PROBLEM STATEMENT = When a line in the entries below contains the word "carton", copy that line.

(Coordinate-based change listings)
--- START ---

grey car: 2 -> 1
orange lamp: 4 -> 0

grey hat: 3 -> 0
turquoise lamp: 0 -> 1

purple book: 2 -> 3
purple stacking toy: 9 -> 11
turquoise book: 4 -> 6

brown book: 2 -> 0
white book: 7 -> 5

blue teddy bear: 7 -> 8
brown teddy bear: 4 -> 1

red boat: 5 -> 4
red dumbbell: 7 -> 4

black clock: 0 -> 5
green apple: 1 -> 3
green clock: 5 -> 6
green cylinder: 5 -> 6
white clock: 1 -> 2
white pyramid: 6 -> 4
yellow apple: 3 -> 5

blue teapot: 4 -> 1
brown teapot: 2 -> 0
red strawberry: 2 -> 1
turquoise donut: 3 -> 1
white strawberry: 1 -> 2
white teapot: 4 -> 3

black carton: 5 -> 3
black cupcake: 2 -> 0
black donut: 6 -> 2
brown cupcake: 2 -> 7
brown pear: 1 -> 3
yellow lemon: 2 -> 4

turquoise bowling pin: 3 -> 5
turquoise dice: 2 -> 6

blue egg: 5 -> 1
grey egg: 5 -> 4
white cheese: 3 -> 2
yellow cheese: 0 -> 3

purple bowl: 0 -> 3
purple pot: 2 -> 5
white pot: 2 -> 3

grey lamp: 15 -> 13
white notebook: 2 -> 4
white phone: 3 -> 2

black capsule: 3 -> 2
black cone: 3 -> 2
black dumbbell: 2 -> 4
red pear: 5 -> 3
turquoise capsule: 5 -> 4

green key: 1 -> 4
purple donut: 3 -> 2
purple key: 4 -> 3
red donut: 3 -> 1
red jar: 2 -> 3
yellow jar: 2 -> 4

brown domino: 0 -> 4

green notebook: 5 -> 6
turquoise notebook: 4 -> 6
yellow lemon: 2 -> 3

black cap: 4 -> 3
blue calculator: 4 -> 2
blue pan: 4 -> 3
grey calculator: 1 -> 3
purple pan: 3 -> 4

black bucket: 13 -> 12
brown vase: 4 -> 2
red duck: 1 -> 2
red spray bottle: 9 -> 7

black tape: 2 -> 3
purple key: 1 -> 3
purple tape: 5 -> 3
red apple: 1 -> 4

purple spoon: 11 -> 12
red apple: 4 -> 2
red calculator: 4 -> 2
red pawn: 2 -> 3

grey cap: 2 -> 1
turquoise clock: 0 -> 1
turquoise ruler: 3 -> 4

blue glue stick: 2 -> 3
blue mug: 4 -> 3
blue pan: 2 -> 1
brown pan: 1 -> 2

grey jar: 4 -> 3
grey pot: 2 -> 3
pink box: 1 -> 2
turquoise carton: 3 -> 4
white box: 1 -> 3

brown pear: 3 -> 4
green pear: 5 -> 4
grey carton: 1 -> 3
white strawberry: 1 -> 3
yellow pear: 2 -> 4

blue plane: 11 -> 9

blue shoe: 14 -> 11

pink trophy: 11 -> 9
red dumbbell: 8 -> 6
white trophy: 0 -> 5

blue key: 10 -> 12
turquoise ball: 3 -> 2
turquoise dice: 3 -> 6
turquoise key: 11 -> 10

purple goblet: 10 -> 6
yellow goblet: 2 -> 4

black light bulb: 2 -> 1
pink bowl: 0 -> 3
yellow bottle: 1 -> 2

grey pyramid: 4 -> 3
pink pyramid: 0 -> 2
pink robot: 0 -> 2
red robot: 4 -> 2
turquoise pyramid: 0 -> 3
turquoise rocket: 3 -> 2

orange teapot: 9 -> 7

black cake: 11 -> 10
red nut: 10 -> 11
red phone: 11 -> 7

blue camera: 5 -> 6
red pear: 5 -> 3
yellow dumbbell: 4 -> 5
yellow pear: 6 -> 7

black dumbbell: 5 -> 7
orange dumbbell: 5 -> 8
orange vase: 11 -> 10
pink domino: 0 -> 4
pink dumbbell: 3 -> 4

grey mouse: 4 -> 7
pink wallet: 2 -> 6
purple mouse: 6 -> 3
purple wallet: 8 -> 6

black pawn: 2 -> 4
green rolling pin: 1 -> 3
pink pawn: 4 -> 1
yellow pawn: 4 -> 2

--- END ---

EXPECTED ANSWER =
black carton: 5 -> 3
turquoise carton: 3 -> 4
grey carton: 1 -> 3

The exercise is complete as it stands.